Of the lines below, write out exactly those from the line with "white carrot: 3 -> 2" through the line with "red ring: 7 -> 5", both included, and skip the rest.

Extracted data section start

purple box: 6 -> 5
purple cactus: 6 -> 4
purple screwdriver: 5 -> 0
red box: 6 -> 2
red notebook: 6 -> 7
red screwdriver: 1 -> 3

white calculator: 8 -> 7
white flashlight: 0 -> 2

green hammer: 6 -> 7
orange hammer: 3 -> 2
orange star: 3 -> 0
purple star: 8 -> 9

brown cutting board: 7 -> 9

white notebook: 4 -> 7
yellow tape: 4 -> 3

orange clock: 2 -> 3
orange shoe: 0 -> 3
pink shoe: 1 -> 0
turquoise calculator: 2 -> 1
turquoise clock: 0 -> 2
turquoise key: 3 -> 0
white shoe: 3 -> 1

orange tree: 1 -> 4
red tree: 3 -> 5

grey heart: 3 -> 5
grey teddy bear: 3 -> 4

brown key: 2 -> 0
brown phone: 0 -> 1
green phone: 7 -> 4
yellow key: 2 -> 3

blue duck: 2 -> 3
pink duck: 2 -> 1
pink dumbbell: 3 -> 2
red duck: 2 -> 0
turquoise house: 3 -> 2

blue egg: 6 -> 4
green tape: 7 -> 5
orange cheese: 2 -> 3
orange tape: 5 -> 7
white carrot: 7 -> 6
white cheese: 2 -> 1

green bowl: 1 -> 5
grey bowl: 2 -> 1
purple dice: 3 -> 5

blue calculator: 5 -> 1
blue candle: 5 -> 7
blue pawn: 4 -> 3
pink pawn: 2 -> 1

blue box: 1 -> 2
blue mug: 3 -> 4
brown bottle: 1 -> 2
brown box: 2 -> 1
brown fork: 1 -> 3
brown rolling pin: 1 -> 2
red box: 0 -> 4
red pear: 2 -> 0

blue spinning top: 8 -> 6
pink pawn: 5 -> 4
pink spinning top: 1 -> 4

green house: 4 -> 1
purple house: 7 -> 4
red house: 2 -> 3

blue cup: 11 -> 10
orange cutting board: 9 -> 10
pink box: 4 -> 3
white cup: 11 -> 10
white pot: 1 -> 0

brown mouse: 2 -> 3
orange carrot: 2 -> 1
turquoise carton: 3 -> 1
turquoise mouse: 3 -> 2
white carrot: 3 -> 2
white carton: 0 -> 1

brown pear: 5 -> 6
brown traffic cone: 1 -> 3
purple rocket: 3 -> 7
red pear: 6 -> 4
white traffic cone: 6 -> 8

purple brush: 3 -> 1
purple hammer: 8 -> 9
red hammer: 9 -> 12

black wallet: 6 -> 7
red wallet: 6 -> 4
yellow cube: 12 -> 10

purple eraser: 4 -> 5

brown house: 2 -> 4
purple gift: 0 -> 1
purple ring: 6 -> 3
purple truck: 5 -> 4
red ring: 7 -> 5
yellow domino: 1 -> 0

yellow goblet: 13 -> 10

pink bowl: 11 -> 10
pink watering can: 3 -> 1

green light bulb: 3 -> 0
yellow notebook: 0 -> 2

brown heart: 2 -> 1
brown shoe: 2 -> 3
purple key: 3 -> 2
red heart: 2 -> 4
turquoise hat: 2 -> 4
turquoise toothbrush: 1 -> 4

Extracted data section end

◆ **Your solution**:
white carrot: 3 -> 2
white carton: 0 -> 1

brown pear: 5 -> 6
brown traffic cone: 1 -> 3
purple rocket: 3 -> 7
red pear: 6 -> 4
white traffic cone: 6 -> 8

purple brush: 3 -> 1
purple hammer: 8 -> 9
red hammer: 9 -> 12

black wallet: 6 -> 7
red wallet: 6 -> 4
yellow cube: 12 -> 10

purple eraser: 4 -> 5

brown house: 2 -> 4
purple gift: 0 -> 1
purple ring: 6 -> 3
purple truck: 5 -> 4
red ring: 7 -> 5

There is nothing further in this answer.